## EXTRACTED DATA
============================================================
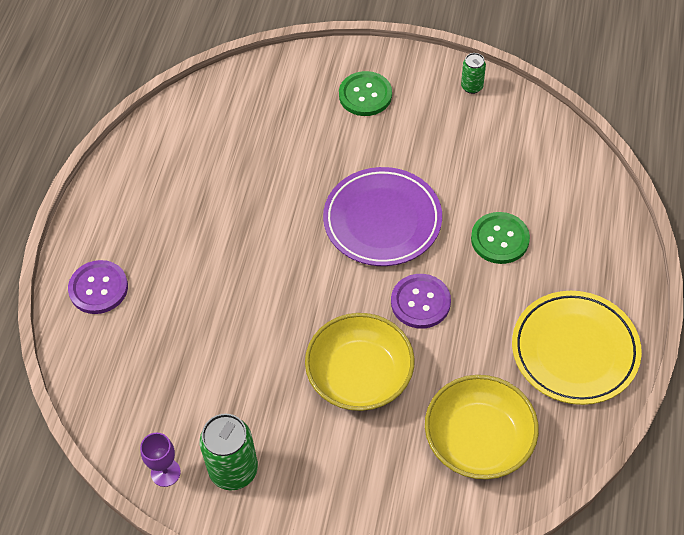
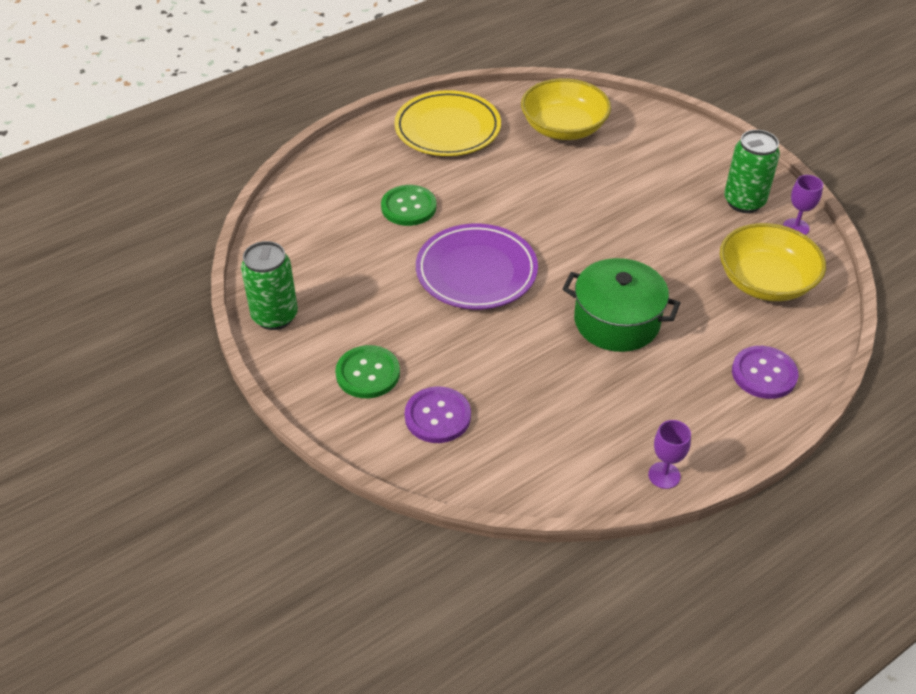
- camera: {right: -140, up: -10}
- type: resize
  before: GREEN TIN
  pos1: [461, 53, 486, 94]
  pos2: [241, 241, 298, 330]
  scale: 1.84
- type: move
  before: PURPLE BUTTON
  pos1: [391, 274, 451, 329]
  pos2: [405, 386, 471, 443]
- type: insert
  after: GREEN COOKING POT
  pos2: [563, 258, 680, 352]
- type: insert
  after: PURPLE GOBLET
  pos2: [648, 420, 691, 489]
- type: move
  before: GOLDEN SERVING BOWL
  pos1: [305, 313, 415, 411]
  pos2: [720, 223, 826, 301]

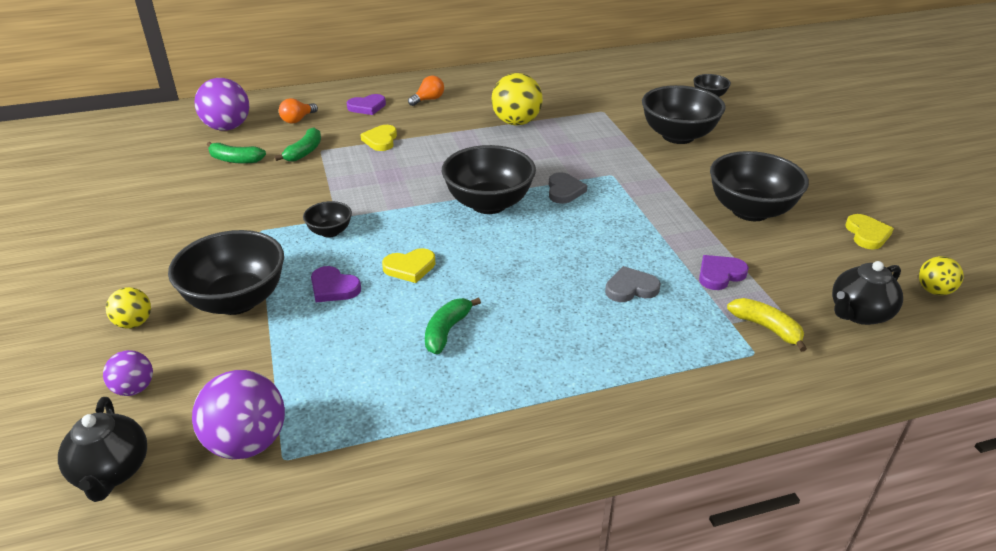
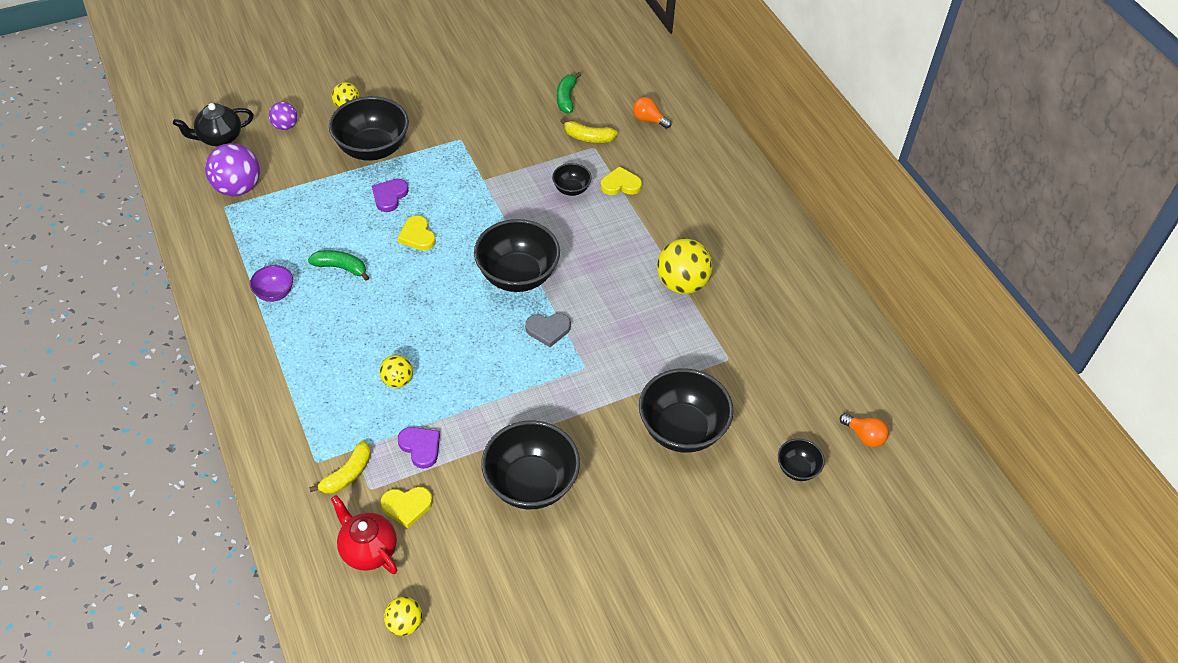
- camera: {right: 80, up: 15}
- type: insert
  after: PURPLE SERVING BOWL
  pos2: [250, 265, 293, 302]
- type: recolor
  before: EBONY TEA POT
  after: CRIMSON TEA POT
  pos1: [832, 261, 903, 325]
  pos2: [331, 495, 397, 574]
- type: replace
  before: GRAY HEART SHAPE
  after: GOLDEN PLAY BALL
  pos1: [605, 266, 661, 302]
  pos2: [379, 355, 413, 388]
- type: move
  before: GOLDEN HEART SHAPE
  pos1: [845, 214, 894, 249]
  pos2: [381, 487, 433, 528]
- type: move
  before: EBONY SERVING BOWL
  pos1: [303, 201, 352, 238]
  pos2: [552, 163, 592, 196]
- type: recolor
  before: GREEN BANANA
  after: GOLDEN BANANA
  pos1: [274, 127, 321, 162]
  pos2: [560, 118, 618, 143]
- type: move
  before: ORANGE BULB
  pos1: [408, 76, 444, 106]
  pos2: [840, 413, 889, 447]
- type: delete
  before: PURPLE PLAY BALL
  pos1: [194, 78, 249, 131]
- type: delete
  before: PURPLE HEART SHAPE
  pos1: [346, 94, 386, 115]

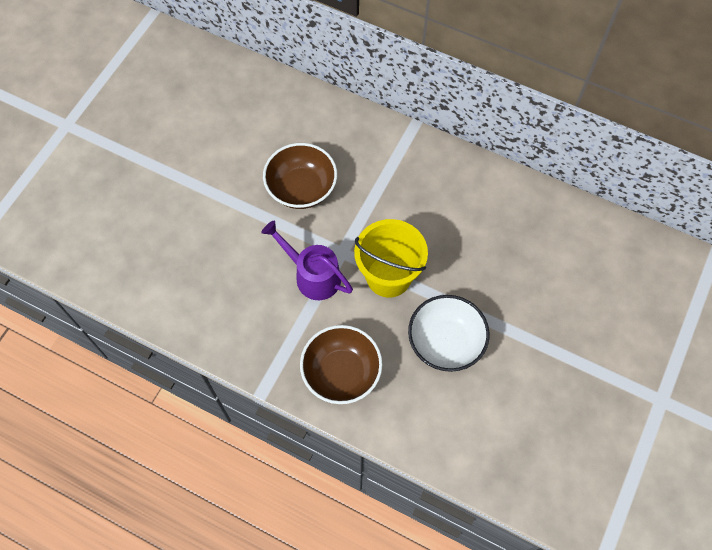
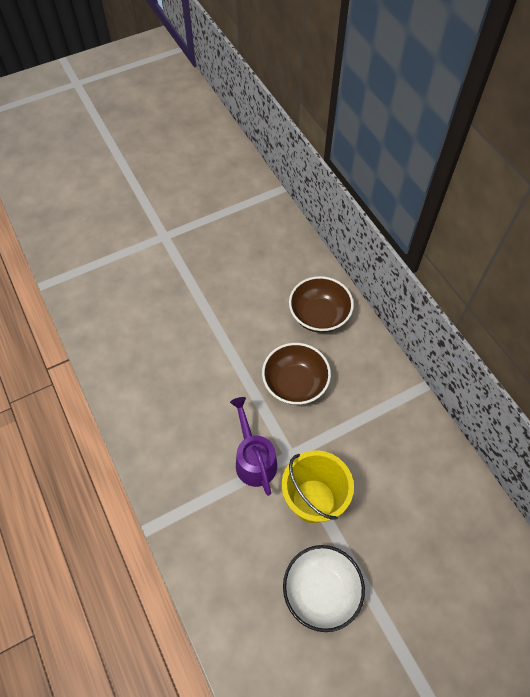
- camera: {right: 35, up: -5}
- type: move
  before: BROWN SERVING BOWL
  pos1: [300, 325, 382, 404]
  pos2: [289, 276, 354, 333]

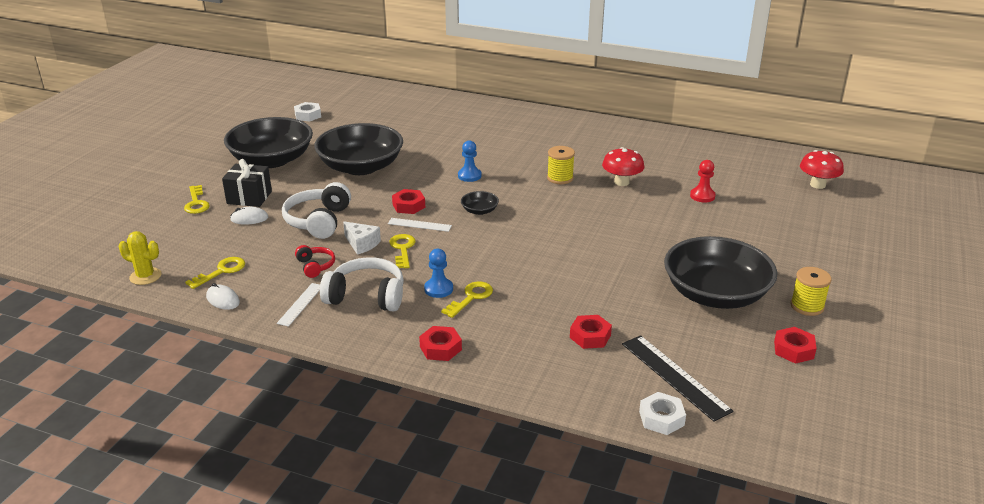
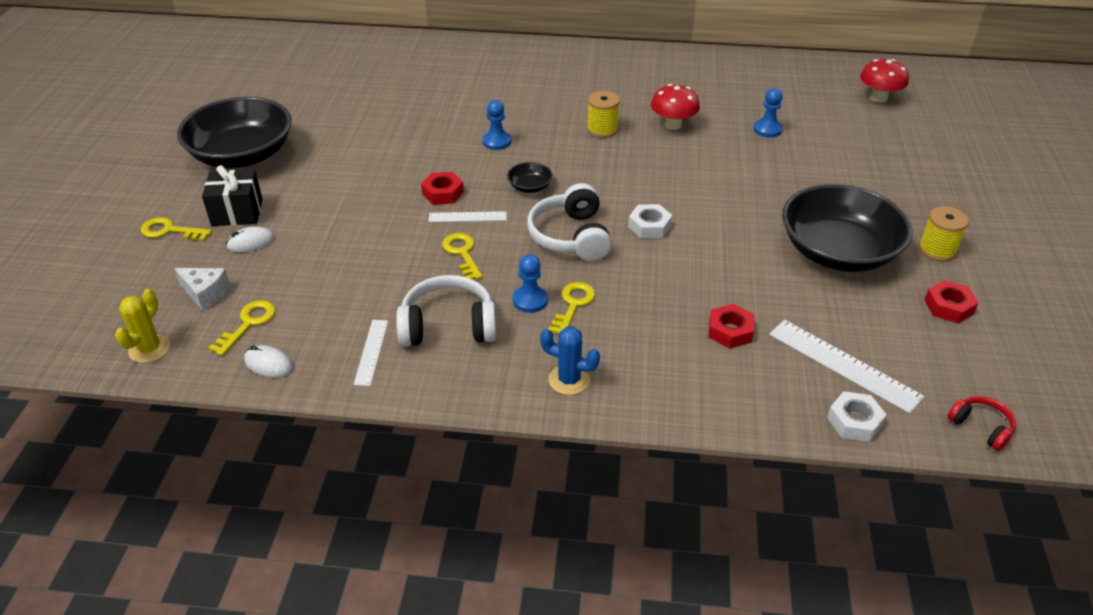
- camera: {right: -15, up: 10}
- type: rotate
  before: GOLDEN SAGUARO CACTUS
  pos1: [119, 231, 161, 285]
  pos2: [115, 289, 170, 363]
  turn: -75
- type: rotate
  before: GOLDEN DOOR KEY
  pos1: [184, 185, 210, 214]
  pos2: [141, 217, 212, 241]
  turn: 135
- type: move
  before: SNOW-WHITE CHEESE WEDGE
  pos1: [343, 221, 381, 255]
  pos2: [174, 268, 230, 310]
- type: move
  before: SNOW-WHITE OVER-EAR HEADPHONES
  pos1: [282, 182, 351, 239]
  pos2: [527, 183, 612, 261]
- type: replace
  before: CRIMSON HEX NUT
  after: ROYAL BLUE SAGUARO CACTUS
  pos1: [419, 326, 462, 361]
  pos2: [540, 327, 600, 395]
- type: move
  before: SNOW-WHITE HEX NUT
  pos1: [294, 102, 321, 122]
  pos2: [628, 204, 672, 239]
- type: recolor
  before: CRIMSON GAME PAWN
  after: ROYAL BLUE GAME PAWN
  pos1: [690, 160, 716, 202]
  pos2: [754, 88, 783, 138]
- type: recolor
  before: EBONY MEASURING STICK
  after: SNOW-WHITE MEASURING STICK
  pos1: [622, 335, 733, 422]
  pos2: [769, 320, 925, 414]
- type: move
  before: CRIMSON OVER-EAR HEADPHONES
  pos1: [295, 245, 335, 278]
  pos2: [948, 396, 1016, 451]
- type: delete
  before: EBONY SERVING BOWL
  pos1: [314, 123, 403, 175]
============================================================
## GOAL OF THE EXERCISE
None of the pictures should appear; repeat the records exactly otherwise.

## TASK RESPONSE
- camera: {right: -140, up: -10}
- type: resize
  before: GREEN TIN
  pos1: [461, 53, 486, 94]
  pos2: [241, 241, 298, 330]
  scale: 1.84
- type: move
  before: PURPLE BUTTON
  pos1: [391, 274, 451, 329]
  pos2: [405, 386, 471, 443]
- type: insert
  after: GREEN COOKING POT
  pos2: [563, 258, 680, 352]
- type: insert
  after: PURPLE GOBLET
  pos2: [648, 420, 691, 489]
- type: move
  before: GOLDEN SERVING BOWL
  pos1: [305, 313, 415, 411]
  pos2: [720, 223, 826, 301]

- camera: {right: 80, up: 15}
- type: insert
  after: PURPLE SERVING BOWL
  pos2: [250, 265, 293, 302]
- type: recolor
  before: EBONY TEA POT
  after: CRIMSON TEA POT
  pos1: [832, 261, 903, 325]
  pos2: [331, 495, 397, 574]
- type: replace
  before: GRAY HEART SHAPE
  after: GOLDEN PLAY BALL
  pos1: [605, 266, 661, 302]
  pos2: [379, 355, 413, 388]
- type: move
  before: GOLDEN HEART SHAPE
  pos1: [845, 214, 894, 249]
  pos2: [381, 487, 433, 528]
- type: move
  before: EBONY SERVING BOWL
  pos1: [303, 201, 352, 238]
  pos2: [552, 163, 592, 196]
- type: recolor
  before: GREEN BANANA
  after: GOLDEN BANANA
  pos1: [274, 127, 321, 162]
  pos2: [560, 118, 618, 143]
- type: move
  before: ORANGE BULB
  pos1: [408, 76, 444, 106]
  pos2: [840, 413, 889, 447]
- type: delete
  before: PURPLE PLAY BALL
  pos1: [194, 78, 249, 131]
- type: delete
  before: PURPLE HEART SHAPE
  pos1: [346, 94, 386, 115]

- camera: {right: 35, up: -5}
- type: move
  before: BROWN SERVING BOWL
  pos1: [300, 325, 382, 404]
  pos2: [289, 276, 354, 333]

- camera: {right: -15, up: 10}
- type: rotate
  before: GOLDEN SAGUARO CACTUS
  pos1: [119, 231, 161, 285]
  pos2: [115, 289, 170, 363]
  turn: -75
- type: rotate
  before: GOLDEN DOOR KEY
  pos1: [184, 185, 210, 214]
  pos2: [141, 217, 212, 241]
  turn: 135
- type: move
  before: SNOW-WHITE CHEESE WEDGE
  pos1: [343, 221, 381, 255]
  pos2: [174, 268, 230, 310]
- type: move
  before: SNOW-WHITE OVER-EAR HEADPHONES
  pos1: [282, 182, 351, 239]
  pos2: [527, 183, 612, 261]
- type: replace
  before: CRIMSON HEX NUT
  after: ROYAL BLUE SAGUARO CACTUS
  pos1: [419, 326, 462, 361]
  pos2: [540, 327, 600, 395]
- type: move
  before: SNOW-WHITE HEX NUT
  pos1: [294, 102, 321, 122]
  pos2: [628, 204, 672, 239]
- type: recolor
  before: CRIMSON GAME PAWN
  after: ROYAL BLUE GAME PAWN
  pos1: [690, 160, 716, 202]
  pos2: [754, 88, 783, 138]
- type: recolor
  before: EBONY MEASURING STICK
  after: SNOW-WHITE MEASURING STICK
  pos1: [622, 335, 733, 422]
  pos2: [769, 320, 925, 414]
- type: move
  before: CRIMSON OVER-EAR HEADPHONES
  pos1: [295, 245, 335, 278]
  pos2: [948, 396, 1016, 451]
- type: delete
  before: EBONY SERVING BOWL
  pos1: [314, 123, 403, 175]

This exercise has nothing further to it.